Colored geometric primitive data
━━━━━━━━━━━━━━━━

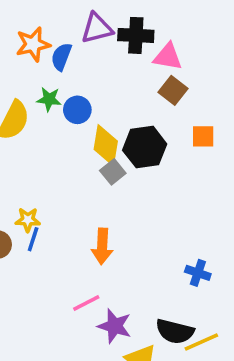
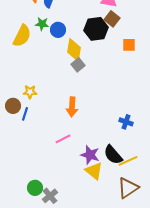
black hexagon: (145, 147) -> (96, 29), moved
blue line: (33, 239) -> (25, 114), moved
purple star: (115, 326) -> (90, 155), moved
black semicircle: (175, 331) -> (113, 155), turned 35

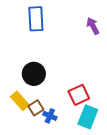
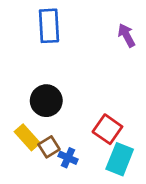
red square: (79, 95) -> (107, 129), turned -30

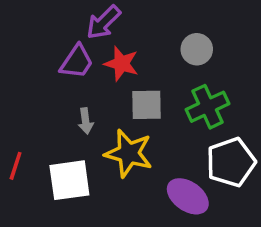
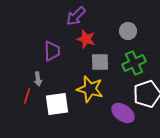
purple trapezoid: (77, 62) -> (52, 51), moved, turned -35
gray arrow: (86, 121) -> (38, 79), moved

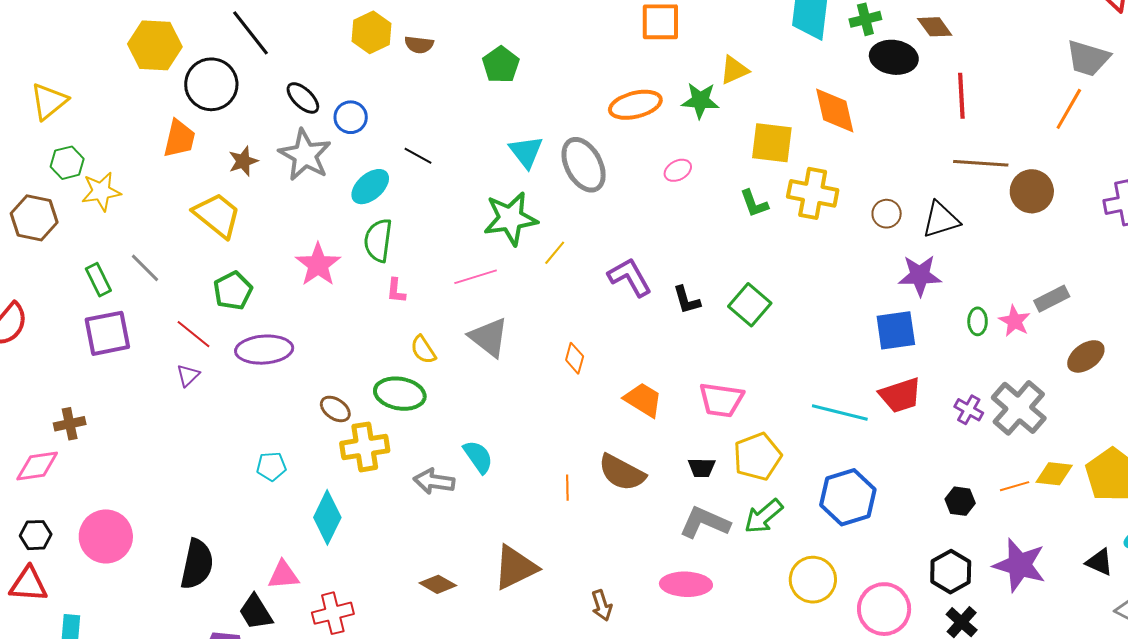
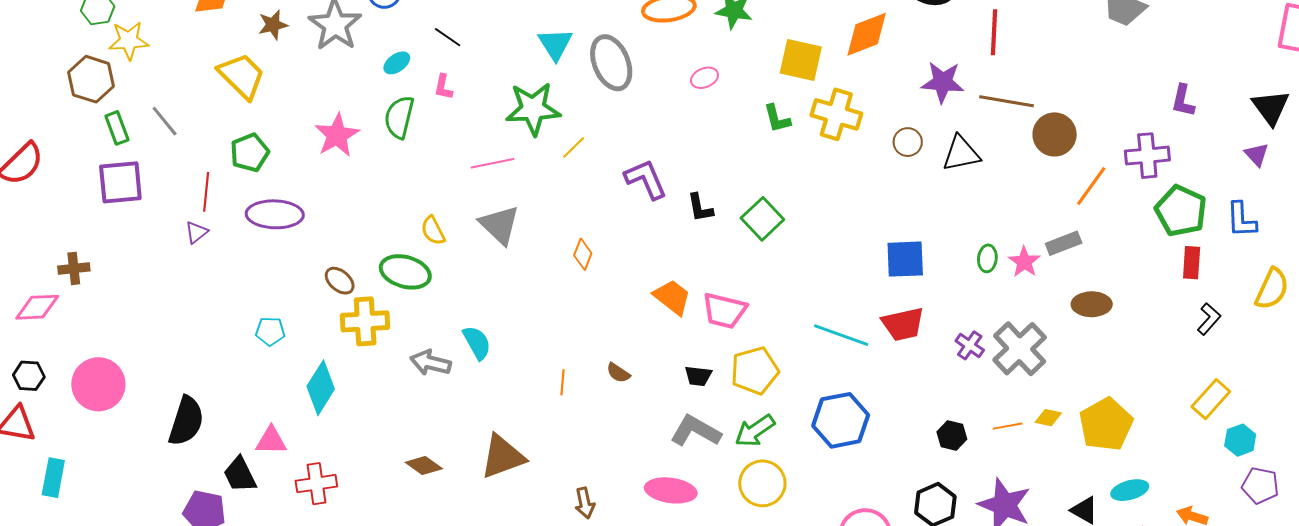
orange line: (1069, 109) -> (1091, 186), moved
orange diamond: (835, 110) -> (867, 34), turned 76
cyan ellipse: (370, 187) -> (397, 63), size x0.7
brown hexagon: (34, 218) -> (91, 79), moved
purple star: (920, 275) -> (943, 82), moved
pink L-shape: (396, 291) -> (443, 87), moved
red line: (193, 334) -> (206, 192), turned 51
brown ellipse: (1086, 356) -> (1092, 304), turned 30
orange trapezoid: (643, 400) -> (672, 297), moved
brown semicircle: (622, 473) -> (618, 373), size x0.5
yellow diamond: (1054, 474) -> (1048, 418), size x0.7
yellow circle: (813, 580) -> (762, 483), moved

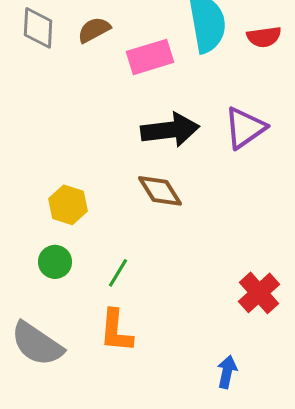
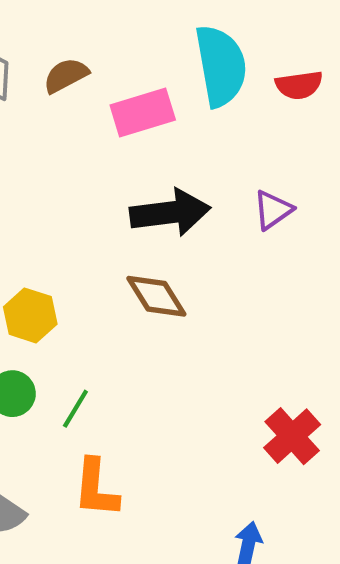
purple triangle: (245, 128) -> (273, 210), size x0.7
green line: (118, 273) -> (75, 409), moved

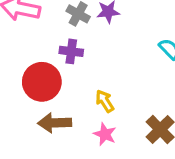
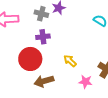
pink star: (105, 134) -> (85, 82), moved

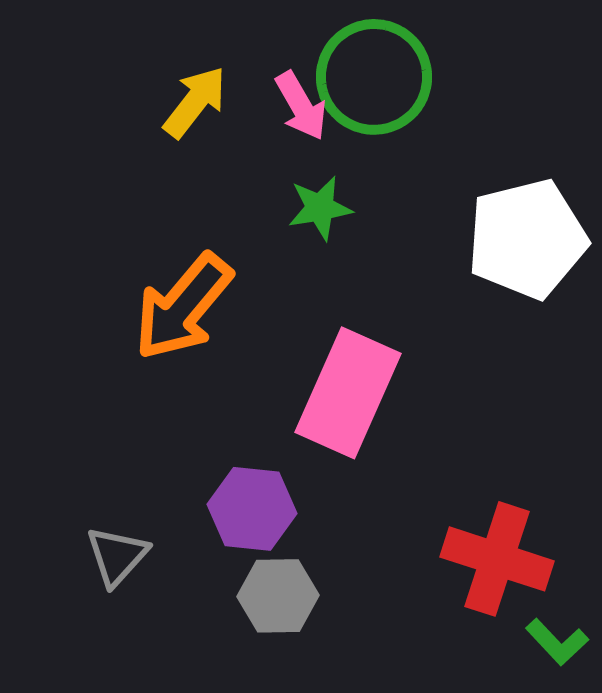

━━━━━━━━━━━━━━━━

### WORK REQUEST:
What you return must match, line for line, the records from the line containing "brown semicircle: (622, 473)" through their end, with both ends included and no pictures.

### SOLUTION FOR THIS PROBLEM:
brown semicircle: (622, 473) -> (618, 373), size x0.5
yellow diamond: (1054, 474) -> (1048, 418), size x0.7
yellow circle: (813, 580) -> (762, 483), moved

purple triangle: (245, 128) -> (273, 210), size x0.7
green line: (118, 273) -> (75, 409), moved

pink star: (105, 134) -> (85, 82), moved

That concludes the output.